Work order ▸ Report how many lines in the data below hold "pyramid", with no other words.

Collected material ▸
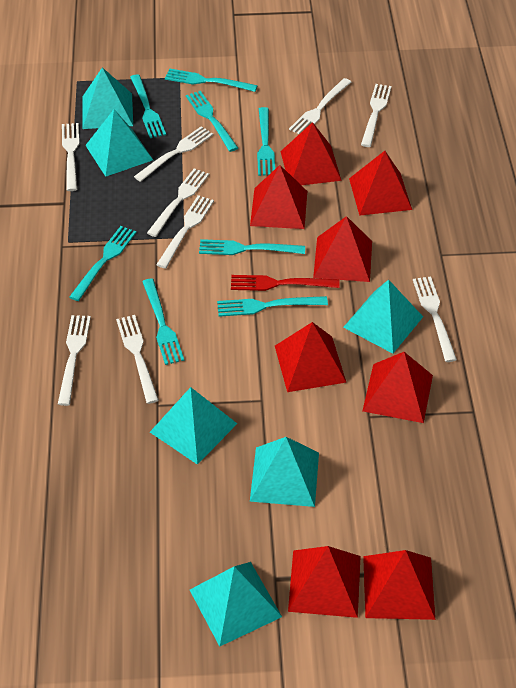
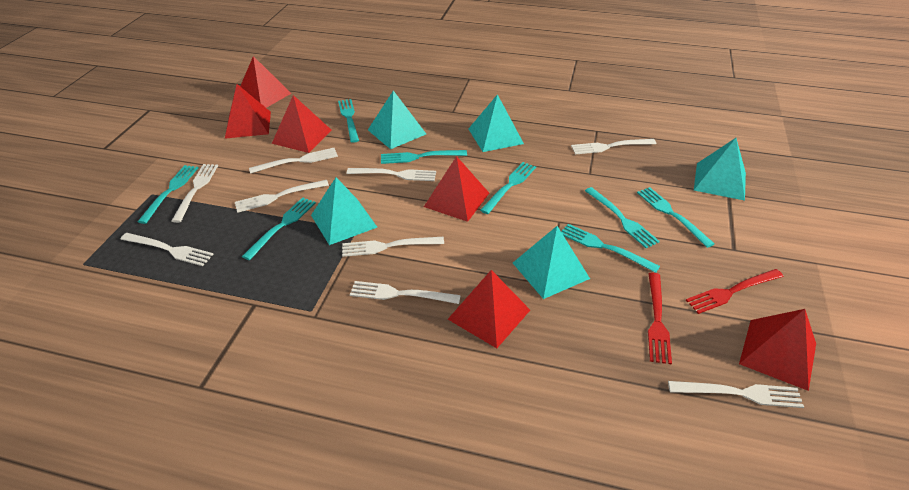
red fork: 1 -> 2
red pyramid: 8 -> 6
turquoise pyramid: 6 -> 5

Response ▸ 2